• [About this exercise] What are the lines from the one with "[(0,309),(0,311),(12,309),(11,300),(0,301),(0,309)]" through the end of the records below, written out exactly and without the pictures?
─── The input ───
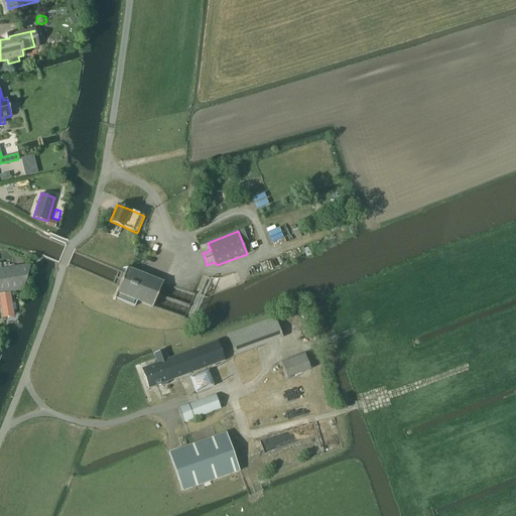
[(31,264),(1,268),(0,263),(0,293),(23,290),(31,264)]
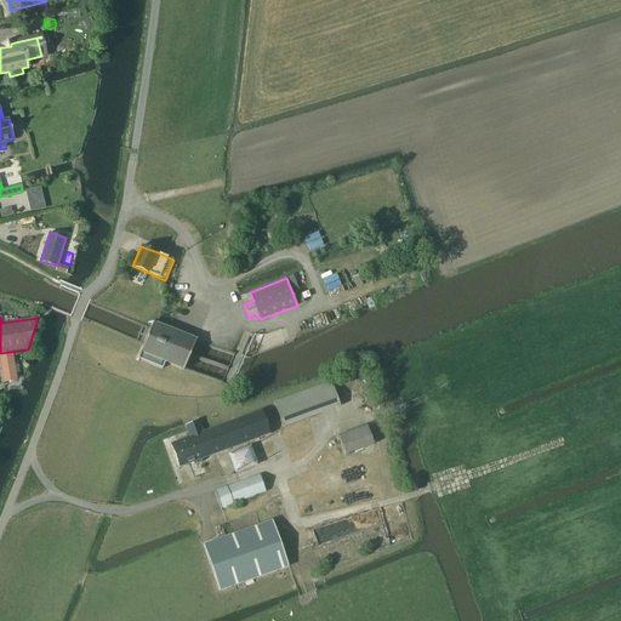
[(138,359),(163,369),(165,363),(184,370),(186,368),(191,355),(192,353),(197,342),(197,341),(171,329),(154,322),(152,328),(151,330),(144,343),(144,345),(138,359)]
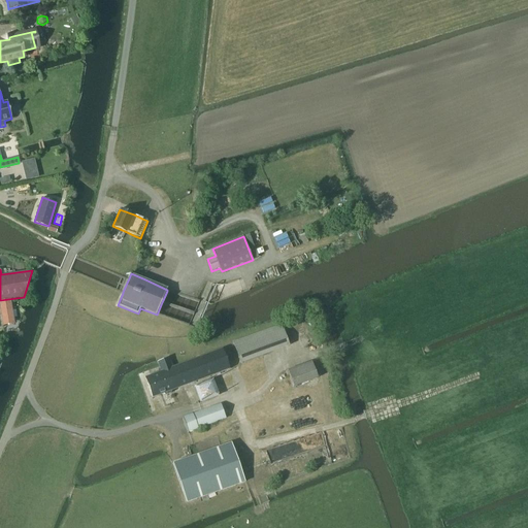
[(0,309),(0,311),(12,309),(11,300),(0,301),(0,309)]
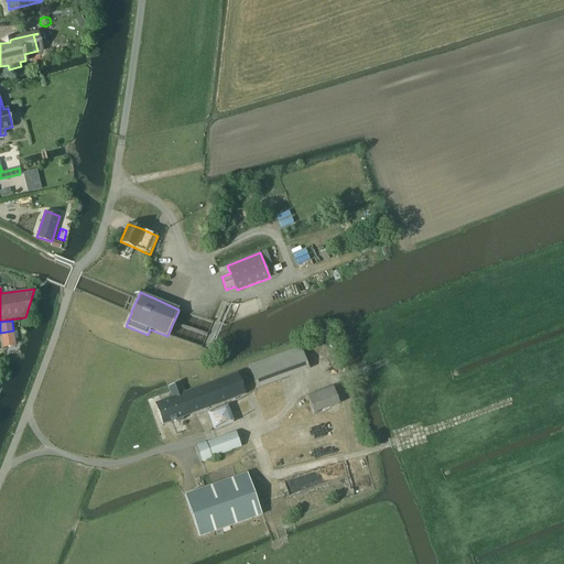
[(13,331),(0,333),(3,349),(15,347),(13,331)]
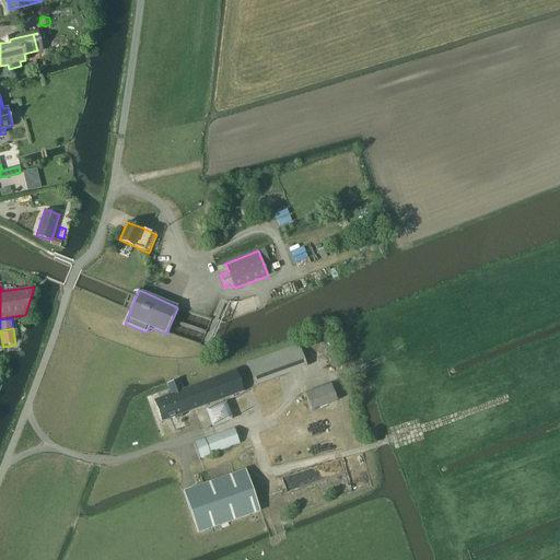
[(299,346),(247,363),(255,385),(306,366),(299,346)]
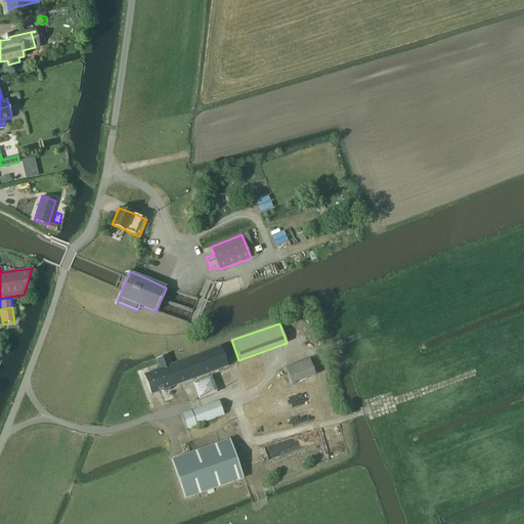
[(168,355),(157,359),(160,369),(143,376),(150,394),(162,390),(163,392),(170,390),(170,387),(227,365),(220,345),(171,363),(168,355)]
───
• [Response to this exercise]
[(0,309),(0,311),(12,309),(11,300),(0,301),(0,309)]
[(13,331),(0,333),(3,349),(15,347),(13,331)]
[(299,346),(247,363),(255,385),(306,366),(299,346)]
[(168,355),(157,359),(160,369),(143,376),(150,394),(162,390),(163,392),(170,390),(170,387),(227,365),(220,345),(171,363),(168,355)]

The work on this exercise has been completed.